**EXERCISE**:
Write out the lines of the records below as a numbered list, starting at the line that contains "yellow rectangle at" and ending at the line that contains "gray square at". Leave out any blank lines.

**ENTRIES SUPPLIED**:

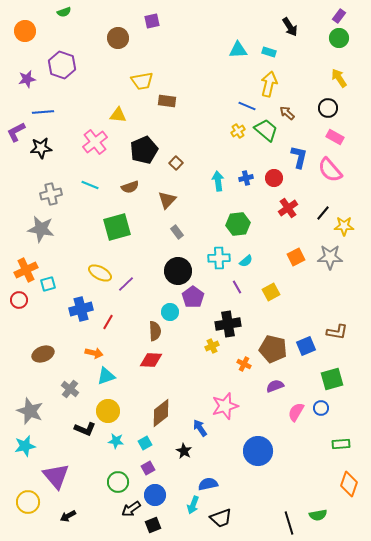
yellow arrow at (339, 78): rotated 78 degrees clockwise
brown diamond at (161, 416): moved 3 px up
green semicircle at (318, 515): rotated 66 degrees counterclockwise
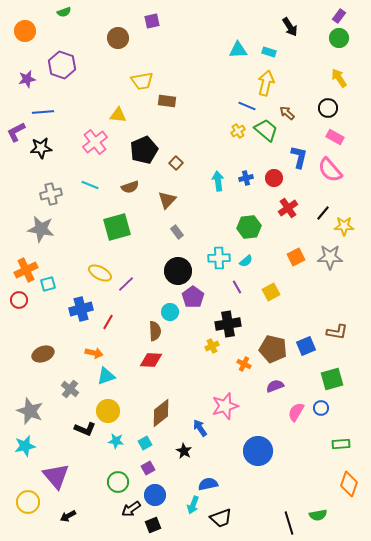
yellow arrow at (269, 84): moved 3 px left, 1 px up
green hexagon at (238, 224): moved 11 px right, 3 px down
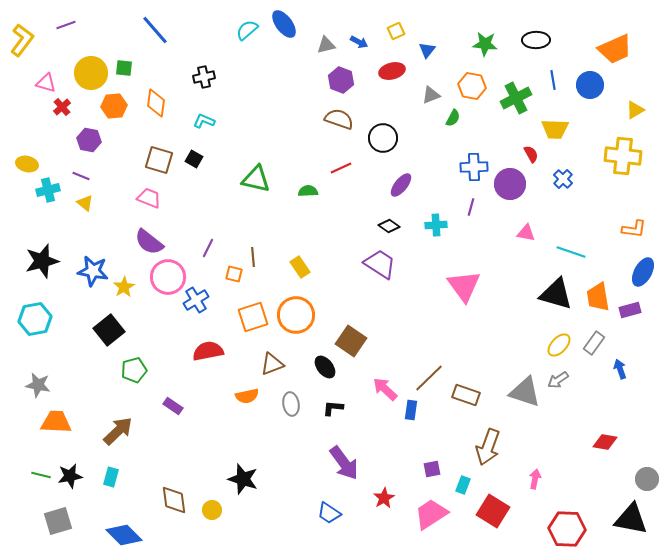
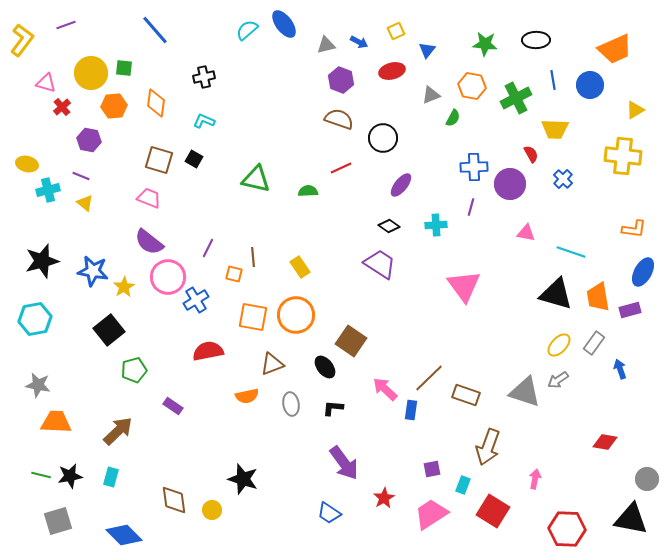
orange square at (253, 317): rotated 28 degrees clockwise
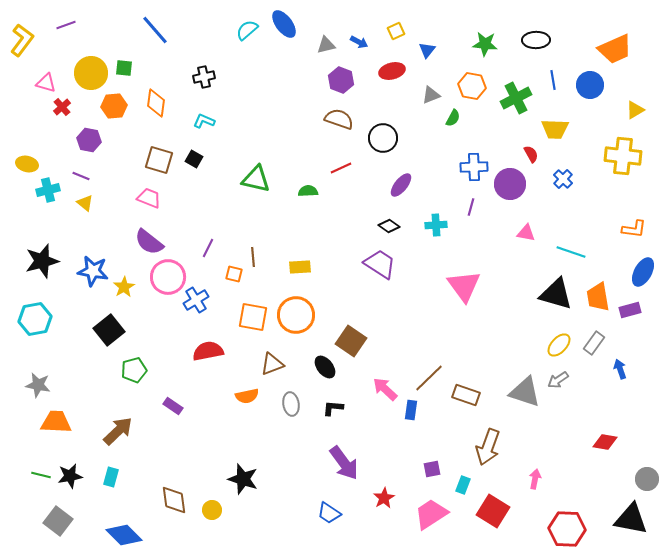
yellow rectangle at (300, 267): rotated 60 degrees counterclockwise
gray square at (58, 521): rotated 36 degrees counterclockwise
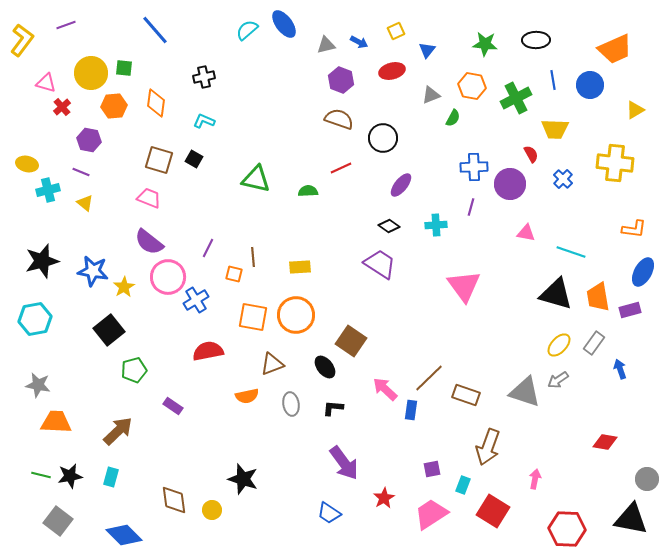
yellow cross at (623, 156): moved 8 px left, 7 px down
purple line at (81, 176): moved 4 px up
* * *
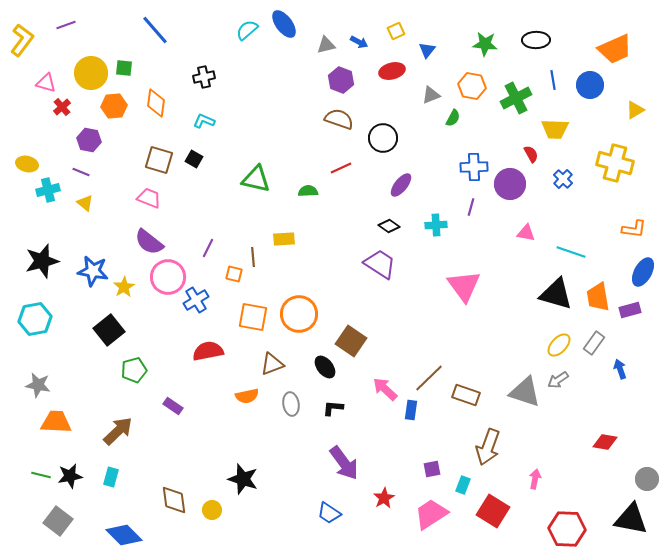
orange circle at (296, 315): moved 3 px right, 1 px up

**TASK RESPONSE**:
1. yellow rectangle at (300, 267): rotated 60 degrees counterclockwise
2. gray square at (58, 521): rotated 36 degrees counterclockwise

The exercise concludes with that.